(Spatial questions about scenes)

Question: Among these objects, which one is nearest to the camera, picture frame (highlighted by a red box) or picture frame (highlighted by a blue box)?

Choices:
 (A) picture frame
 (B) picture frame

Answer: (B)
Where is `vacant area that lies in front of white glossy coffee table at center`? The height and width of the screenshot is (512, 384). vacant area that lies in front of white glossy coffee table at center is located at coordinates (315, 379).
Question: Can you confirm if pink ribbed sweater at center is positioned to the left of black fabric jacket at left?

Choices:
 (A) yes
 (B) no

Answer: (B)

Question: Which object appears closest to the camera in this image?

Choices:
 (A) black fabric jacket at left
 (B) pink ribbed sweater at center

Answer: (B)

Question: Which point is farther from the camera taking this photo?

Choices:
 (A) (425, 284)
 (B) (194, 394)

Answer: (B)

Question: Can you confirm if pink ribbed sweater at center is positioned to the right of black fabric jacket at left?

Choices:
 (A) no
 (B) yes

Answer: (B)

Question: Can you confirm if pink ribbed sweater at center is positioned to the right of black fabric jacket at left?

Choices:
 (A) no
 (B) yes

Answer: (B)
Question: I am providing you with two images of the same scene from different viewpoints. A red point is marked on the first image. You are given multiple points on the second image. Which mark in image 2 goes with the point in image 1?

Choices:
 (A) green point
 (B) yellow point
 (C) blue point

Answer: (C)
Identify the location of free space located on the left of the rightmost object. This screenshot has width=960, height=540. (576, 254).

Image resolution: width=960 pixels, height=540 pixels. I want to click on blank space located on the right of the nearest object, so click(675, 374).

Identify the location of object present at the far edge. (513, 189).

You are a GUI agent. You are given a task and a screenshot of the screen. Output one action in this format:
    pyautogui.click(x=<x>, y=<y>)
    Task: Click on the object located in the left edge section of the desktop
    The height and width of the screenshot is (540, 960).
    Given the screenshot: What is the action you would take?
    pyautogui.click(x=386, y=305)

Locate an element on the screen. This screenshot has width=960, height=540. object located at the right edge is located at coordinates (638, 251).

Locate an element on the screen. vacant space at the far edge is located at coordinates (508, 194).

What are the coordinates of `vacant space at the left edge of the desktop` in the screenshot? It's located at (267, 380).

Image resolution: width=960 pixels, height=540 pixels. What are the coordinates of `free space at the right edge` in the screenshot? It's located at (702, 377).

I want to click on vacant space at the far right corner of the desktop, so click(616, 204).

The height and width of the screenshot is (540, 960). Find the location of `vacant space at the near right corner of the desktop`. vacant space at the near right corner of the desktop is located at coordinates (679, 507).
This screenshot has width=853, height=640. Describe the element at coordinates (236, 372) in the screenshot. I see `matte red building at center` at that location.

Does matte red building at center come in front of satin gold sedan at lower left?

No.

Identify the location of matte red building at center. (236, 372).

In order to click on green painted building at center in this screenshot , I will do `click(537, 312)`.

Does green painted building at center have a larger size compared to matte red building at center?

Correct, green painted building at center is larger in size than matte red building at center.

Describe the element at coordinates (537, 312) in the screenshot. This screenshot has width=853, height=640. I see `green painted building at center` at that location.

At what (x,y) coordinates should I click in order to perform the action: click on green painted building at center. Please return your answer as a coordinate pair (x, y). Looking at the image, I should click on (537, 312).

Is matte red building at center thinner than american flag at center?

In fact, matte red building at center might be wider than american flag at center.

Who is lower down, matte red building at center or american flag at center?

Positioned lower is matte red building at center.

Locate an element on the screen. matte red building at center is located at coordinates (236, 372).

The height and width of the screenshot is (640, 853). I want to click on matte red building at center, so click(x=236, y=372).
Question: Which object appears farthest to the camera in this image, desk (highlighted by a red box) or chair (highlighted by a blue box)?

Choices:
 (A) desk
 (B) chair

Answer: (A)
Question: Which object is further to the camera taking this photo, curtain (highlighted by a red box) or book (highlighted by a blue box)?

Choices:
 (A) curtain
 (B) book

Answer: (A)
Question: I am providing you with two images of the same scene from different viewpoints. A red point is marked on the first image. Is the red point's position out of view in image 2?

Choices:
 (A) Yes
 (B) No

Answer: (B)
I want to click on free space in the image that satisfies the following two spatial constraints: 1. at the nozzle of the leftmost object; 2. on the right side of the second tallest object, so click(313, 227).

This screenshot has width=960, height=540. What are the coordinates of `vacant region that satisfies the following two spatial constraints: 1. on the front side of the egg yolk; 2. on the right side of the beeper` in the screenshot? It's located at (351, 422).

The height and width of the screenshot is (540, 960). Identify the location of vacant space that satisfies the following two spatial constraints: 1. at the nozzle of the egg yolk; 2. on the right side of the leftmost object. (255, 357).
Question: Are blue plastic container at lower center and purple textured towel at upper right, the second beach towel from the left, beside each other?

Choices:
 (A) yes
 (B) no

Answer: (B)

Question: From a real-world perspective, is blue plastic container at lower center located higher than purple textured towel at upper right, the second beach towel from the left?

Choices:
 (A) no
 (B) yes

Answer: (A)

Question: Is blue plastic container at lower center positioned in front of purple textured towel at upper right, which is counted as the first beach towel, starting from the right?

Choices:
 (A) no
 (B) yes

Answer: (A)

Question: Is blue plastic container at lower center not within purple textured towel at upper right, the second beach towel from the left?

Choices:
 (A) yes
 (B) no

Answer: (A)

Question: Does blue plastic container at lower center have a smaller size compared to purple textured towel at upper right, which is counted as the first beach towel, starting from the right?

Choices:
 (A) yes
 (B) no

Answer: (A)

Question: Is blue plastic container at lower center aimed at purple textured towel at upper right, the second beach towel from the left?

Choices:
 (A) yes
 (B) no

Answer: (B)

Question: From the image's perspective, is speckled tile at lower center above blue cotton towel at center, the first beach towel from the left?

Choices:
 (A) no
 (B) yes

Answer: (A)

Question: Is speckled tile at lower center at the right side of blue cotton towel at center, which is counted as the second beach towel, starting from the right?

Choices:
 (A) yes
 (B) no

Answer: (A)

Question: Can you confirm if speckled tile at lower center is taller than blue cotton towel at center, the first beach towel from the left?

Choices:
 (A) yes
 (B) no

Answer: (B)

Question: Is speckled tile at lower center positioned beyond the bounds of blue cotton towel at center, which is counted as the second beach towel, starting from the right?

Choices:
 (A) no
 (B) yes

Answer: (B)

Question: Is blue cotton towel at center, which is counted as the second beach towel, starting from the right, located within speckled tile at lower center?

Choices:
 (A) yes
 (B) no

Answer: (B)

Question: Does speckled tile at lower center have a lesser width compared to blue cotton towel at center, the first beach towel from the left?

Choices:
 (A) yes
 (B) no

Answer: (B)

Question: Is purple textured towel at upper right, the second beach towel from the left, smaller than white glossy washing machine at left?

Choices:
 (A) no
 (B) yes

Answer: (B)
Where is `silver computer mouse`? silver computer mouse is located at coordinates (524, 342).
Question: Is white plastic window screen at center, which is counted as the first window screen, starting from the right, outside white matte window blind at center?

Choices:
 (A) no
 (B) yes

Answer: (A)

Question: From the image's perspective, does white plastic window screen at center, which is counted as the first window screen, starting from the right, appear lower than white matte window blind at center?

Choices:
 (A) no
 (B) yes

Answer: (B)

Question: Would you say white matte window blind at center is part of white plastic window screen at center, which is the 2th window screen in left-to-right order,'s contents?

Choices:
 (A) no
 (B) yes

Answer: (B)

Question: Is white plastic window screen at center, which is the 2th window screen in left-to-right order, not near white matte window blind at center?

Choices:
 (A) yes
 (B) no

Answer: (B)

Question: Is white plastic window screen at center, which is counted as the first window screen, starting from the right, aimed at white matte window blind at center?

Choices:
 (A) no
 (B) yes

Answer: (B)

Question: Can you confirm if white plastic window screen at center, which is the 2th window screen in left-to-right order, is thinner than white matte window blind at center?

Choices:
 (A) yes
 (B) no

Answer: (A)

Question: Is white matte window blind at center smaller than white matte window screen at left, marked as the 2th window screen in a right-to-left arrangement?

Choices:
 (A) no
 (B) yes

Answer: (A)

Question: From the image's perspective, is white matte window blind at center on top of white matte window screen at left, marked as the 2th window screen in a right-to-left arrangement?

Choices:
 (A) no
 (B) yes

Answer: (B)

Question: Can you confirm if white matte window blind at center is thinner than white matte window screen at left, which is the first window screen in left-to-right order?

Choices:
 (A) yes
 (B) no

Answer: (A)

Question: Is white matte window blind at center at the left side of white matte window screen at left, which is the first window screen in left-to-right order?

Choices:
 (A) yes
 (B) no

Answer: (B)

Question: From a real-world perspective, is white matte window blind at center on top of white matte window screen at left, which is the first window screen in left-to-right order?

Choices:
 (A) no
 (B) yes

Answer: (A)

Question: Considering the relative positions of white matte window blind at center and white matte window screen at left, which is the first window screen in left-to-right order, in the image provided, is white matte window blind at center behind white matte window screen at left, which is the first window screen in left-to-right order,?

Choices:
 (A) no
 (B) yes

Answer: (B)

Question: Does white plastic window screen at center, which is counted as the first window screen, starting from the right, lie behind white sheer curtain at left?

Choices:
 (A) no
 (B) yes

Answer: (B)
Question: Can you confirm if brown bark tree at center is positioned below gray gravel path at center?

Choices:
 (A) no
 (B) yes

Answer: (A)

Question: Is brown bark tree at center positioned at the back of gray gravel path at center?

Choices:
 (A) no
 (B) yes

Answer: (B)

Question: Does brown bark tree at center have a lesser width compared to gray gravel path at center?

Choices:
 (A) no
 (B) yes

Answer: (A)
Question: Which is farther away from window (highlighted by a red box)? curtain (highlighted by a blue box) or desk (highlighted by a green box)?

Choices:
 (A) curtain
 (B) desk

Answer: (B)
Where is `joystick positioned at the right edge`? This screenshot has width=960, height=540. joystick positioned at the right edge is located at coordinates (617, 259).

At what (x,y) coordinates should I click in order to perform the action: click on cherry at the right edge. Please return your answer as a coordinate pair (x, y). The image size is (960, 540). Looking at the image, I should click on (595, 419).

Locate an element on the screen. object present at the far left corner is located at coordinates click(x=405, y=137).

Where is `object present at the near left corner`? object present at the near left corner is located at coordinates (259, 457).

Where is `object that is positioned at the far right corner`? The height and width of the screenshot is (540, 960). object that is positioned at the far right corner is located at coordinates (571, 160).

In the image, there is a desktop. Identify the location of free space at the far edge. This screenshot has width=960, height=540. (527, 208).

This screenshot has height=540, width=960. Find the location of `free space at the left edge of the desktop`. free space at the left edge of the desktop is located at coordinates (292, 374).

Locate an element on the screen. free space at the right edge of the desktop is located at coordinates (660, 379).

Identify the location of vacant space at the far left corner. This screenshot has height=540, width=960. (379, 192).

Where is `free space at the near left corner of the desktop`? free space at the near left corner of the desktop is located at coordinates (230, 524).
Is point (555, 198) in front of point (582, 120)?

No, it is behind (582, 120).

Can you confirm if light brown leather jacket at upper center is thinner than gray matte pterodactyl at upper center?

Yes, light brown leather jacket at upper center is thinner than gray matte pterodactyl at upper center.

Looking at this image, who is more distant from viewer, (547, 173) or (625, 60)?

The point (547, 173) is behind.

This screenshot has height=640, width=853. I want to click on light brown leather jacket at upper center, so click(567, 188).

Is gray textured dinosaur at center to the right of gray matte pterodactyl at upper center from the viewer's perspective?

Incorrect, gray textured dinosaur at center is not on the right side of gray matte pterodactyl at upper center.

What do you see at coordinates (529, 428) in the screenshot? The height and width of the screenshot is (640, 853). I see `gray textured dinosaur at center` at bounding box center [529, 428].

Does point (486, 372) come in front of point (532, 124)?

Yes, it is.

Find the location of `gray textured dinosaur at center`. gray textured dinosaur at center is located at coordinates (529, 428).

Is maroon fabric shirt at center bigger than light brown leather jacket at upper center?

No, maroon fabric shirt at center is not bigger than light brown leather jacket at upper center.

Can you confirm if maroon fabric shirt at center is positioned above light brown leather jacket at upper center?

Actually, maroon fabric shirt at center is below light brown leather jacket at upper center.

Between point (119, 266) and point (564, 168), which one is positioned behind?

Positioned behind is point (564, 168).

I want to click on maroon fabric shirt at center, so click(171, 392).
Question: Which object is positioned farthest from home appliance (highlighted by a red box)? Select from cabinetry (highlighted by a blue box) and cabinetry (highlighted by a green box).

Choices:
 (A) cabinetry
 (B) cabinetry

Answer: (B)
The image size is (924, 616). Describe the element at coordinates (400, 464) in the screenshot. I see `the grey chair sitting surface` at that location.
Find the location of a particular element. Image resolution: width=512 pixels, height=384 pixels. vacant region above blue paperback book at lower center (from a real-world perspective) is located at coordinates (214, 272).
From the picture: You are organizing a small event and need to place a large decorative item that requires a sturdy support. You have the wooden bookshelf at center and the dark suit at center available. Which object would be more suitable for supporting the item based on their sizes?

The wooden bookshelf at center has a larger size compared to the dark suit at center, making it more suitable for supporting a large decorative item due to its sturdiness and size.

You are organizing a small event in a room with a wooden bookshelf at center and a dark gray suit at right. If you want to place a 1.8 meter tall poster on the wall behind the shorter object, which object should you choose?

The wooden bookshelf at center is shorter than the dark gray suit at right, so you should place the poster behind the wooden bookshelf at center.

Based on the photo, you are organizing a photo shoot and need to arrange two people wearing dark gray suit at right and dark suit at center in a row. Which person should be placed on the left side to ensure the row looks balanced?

## Set problem
Please identify every one of the lines above that contains the word "ribbed" and copy each of those lines out in full.

## Exercise result
Question: Can you confirm if pink ribbed sweater at center is positioned to the left of black fabric jacket at left?
 (B) pink ribbed sweater at center
Question: Can you confirm if pink ribbed sweater at center is positioned to the right of black fabric jacket at left?
Question: Can you confirm if pink ribbed sweater at center is positioned to the right of black fabric jacket at left?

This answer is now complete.